[Stored records]
********

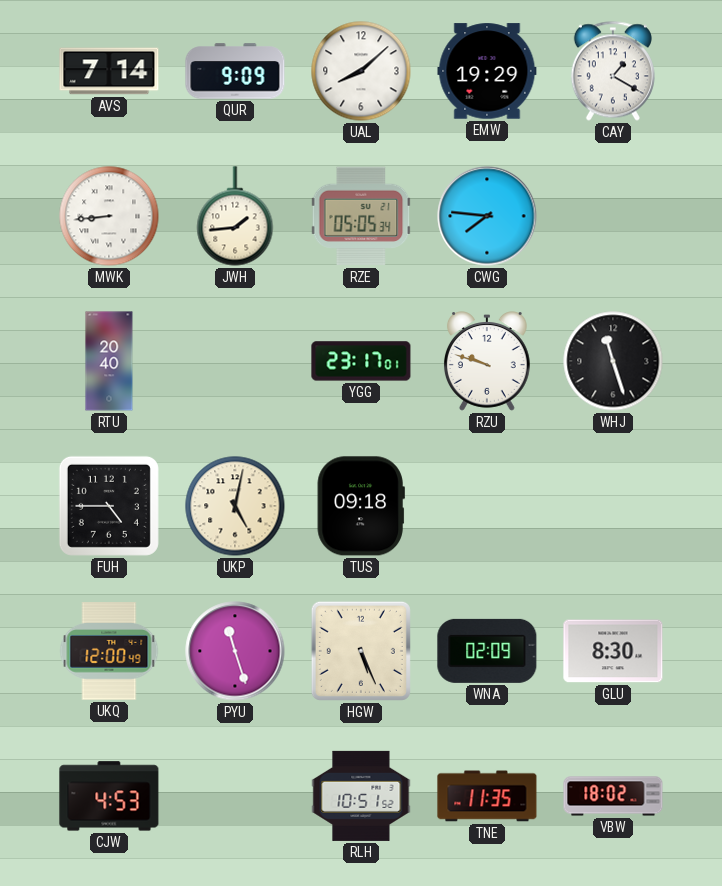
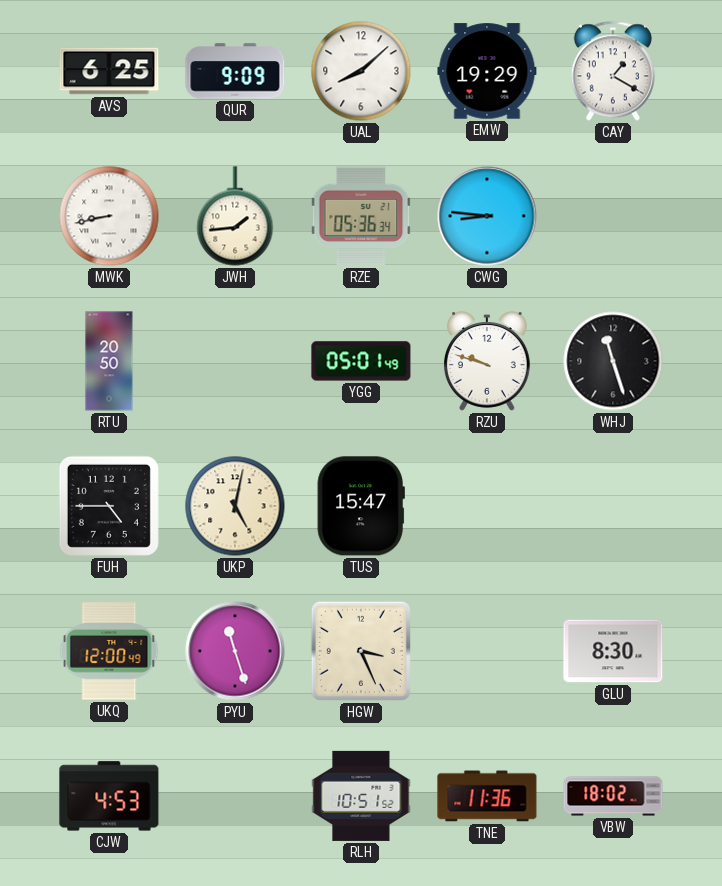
AVS: 7:14 -> 6:25
MWK: 8:44 -> 8:43
RZE: 05:05 -> 05:36
CWG: 7:46 -> 8:46
RTU: 20:40 -> 20:50
YGG: 23:17 -> 05:01
TUS: 09:18 -> 15:47
HGW: 5:26 -> 3:26
WNA: 02:09 -> none
TNE: 11:35 -> 11:36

********

▶ _Task instructions_: Switch "none" to "stopped" throughout the lines of the records, leaving everything else unchanged, and omit the pictures from your answer.

▶ _Worked solution_:
AVS: 7:14 -> 6:25
MWK: 8:44 -> 8:43
RZE: 05:05 -> 05:36
CWG: 7:46 -> 8:46
RTU: 20:40 -> 20:50
YGG: 23:17 -> 05:01
TUS: 09:18 -> 15:47
HGW: 5:26 -> 3:26
WNA: 02:09 -> stopped
TNE: 11:35 -> 11:36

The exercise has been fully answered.